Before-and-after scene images
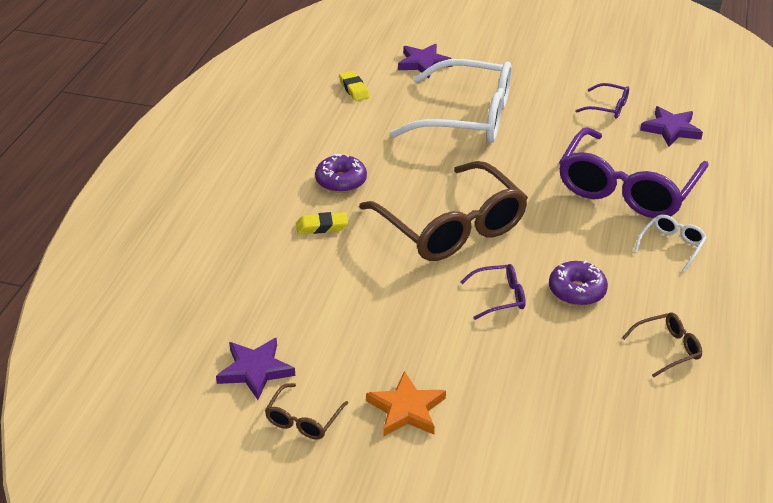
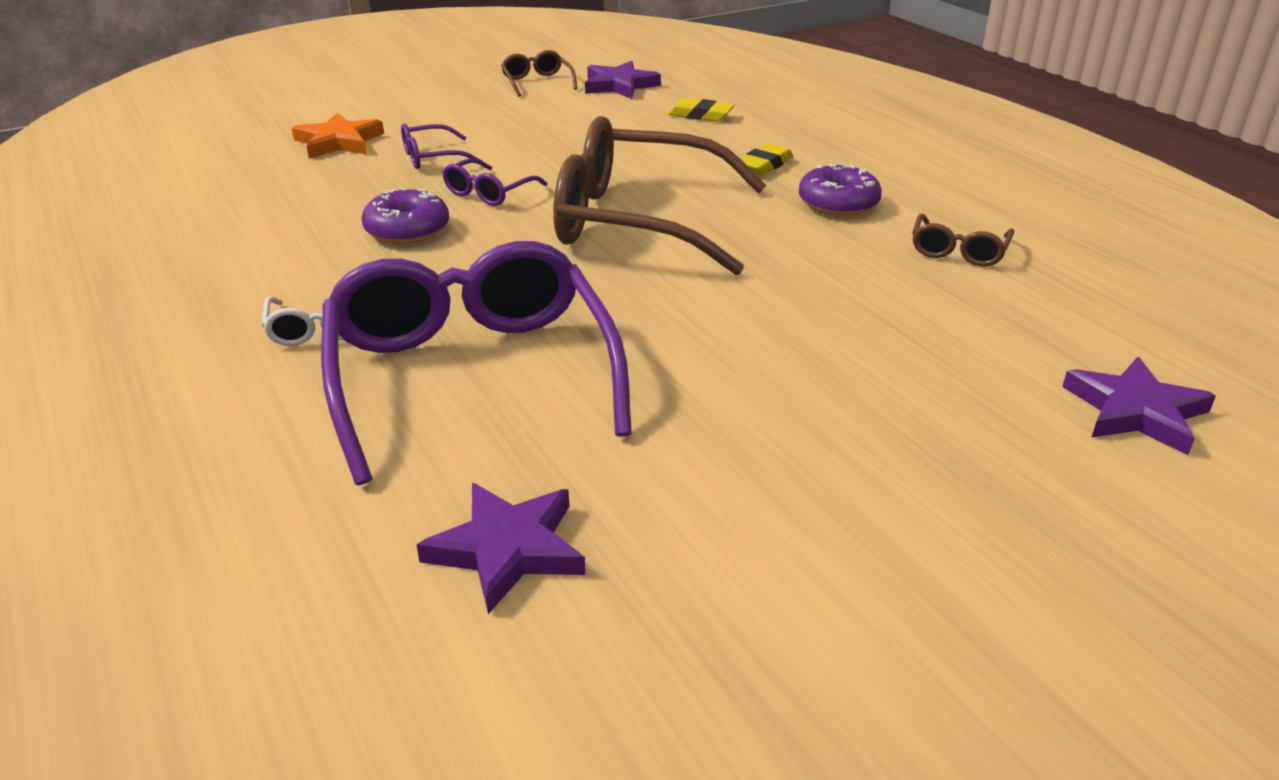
camera: 135 degrees right, 5 degrees down
yellow eraser [339,71,370,101] -> yellow eraser moved to [668,98,734,122]
orange star [366,371,446,436] -> orange star moved to [292,112,384,159]
white glasses [390,59,512,143] -> none
purple glasses [576,83,629,119] -> purple glasses moved to [401,124,482,169]
brown glasses [622,313,702,377] -> brown glasses moved to [912,214,1014,267]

#### [WHAT TO DO]
Output every entry word for word, but omit the pictures.

#### [ANSWER TO THE EXERCISE]
camera: 135 degrees right, 5 degrees down
yellow eraser [339,71,370,101] -> yellow eraser moved to [668,98,734,122]
orange star [366,371,446,436] -> orange star moved to [292,112,384,159]
white glasses [390,59,512,143] -> none
purple glasses [576,83,629,119] -> purple glasses moved to [401,124,482,169]
brown glasses [622,313,702,377] -> brown glasses moved to [912,214,1014,267]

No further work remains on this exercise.